> [Stored data]
= = = = =

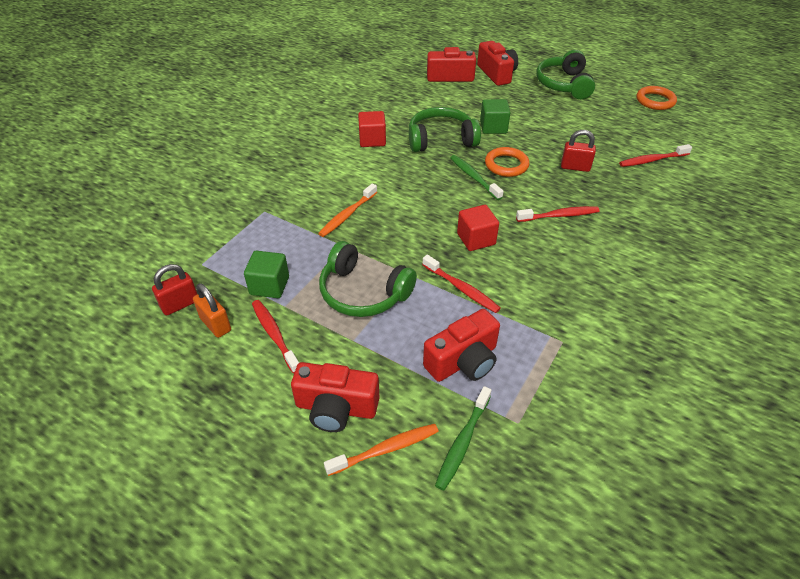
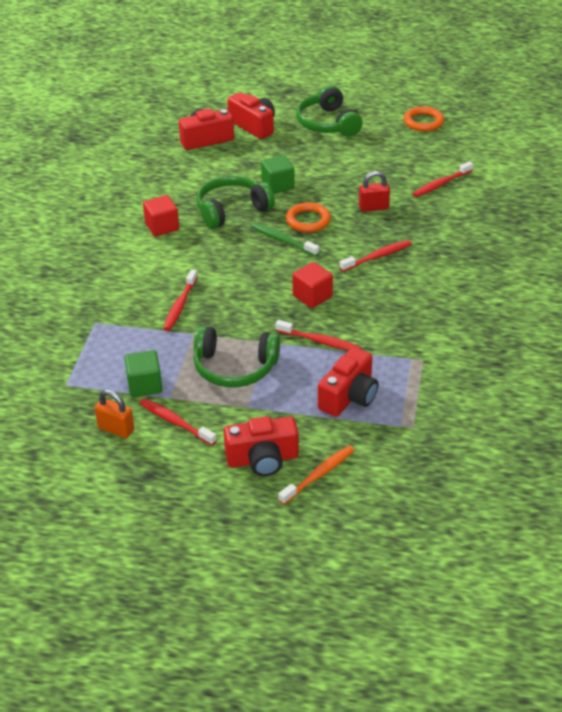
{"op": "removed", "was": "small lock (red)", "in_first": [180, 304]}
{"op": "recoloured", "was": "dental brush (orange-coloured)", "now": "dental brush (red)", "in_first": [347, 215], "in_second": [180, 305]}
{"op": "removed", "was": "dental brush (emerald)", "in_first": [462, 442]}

= = = = =

> [What you are asked to do] Only the pictures are to be left out; print everything else in the listing exactly.

> [Answer to this task]
{"op": "removed", "was": "small lock (red)", "in_first": [180, 304]}
{"op": "recoloured", "was": "dental brush (orange-coloured)", "now": "dental brush (red)", "in_first": [347, 215], "in_second": [180, 305]}
{"op": "removed", "was": "dental brush (emerald)", "in_first": [462, 442]}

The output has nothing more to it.